SUPPLIED RECORDS =
# # # # #

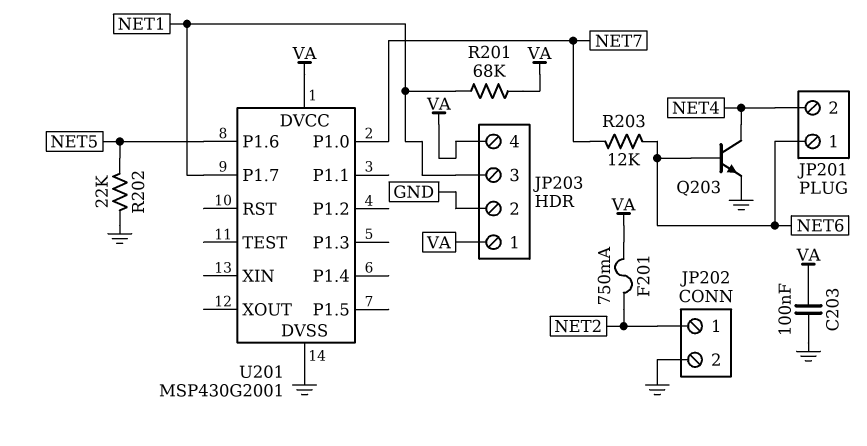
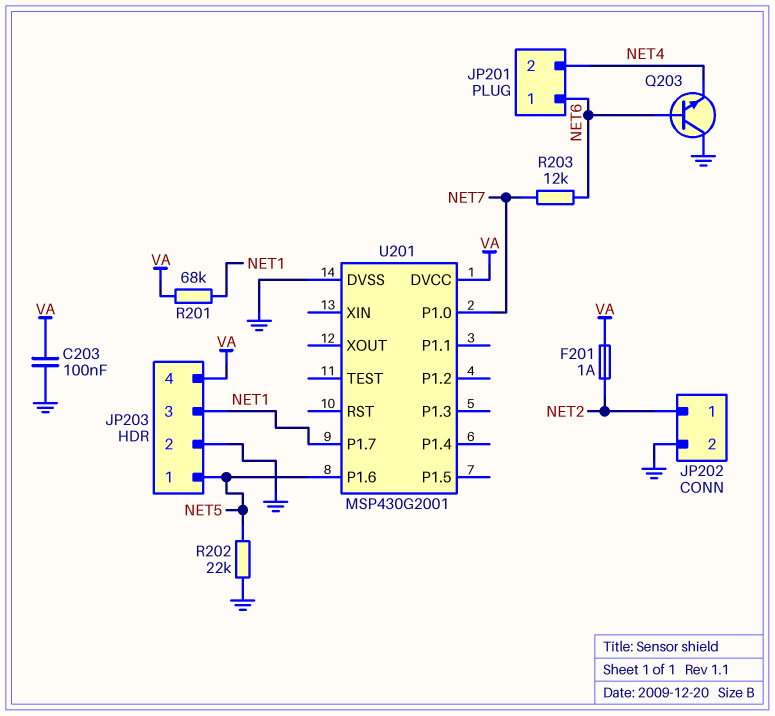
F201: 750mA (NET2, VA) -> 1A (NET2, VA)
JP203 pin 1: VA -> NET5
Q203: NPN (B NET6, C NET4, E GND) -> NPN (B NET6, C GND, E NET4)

# # # # #

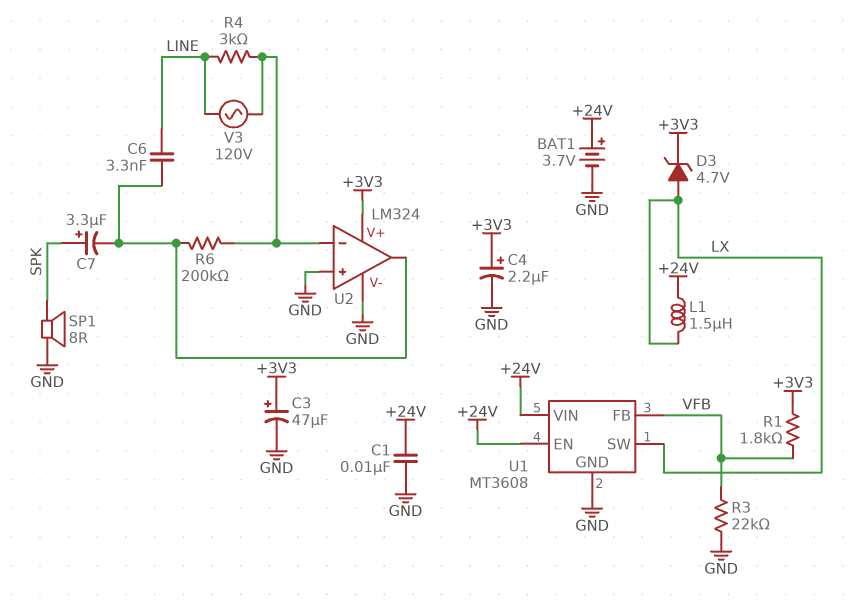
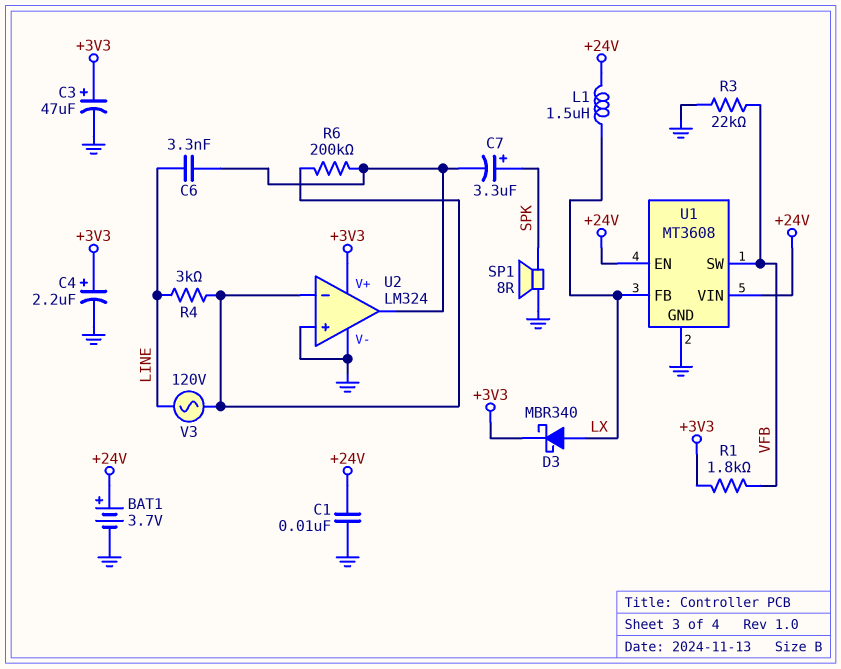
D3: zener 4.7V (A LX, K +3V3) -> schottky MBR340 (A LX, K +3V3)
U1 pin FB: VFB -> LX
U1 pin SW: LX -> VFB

# # # # #

INSTRUCTIONS FOR THE TASK =
Return, unchanged, the run of lines above that opens with the line containing "JP203 pin 1: VA -> NET5" and closes with the line containing "Q203: NPN (B". Include both.

EXERCISE OUTPUT =
JP203 pin 1: VA -> NET5
Q203: NPN (B NET6, C NET4, E GND) -> NPN (B NET6, C GND, E NET4)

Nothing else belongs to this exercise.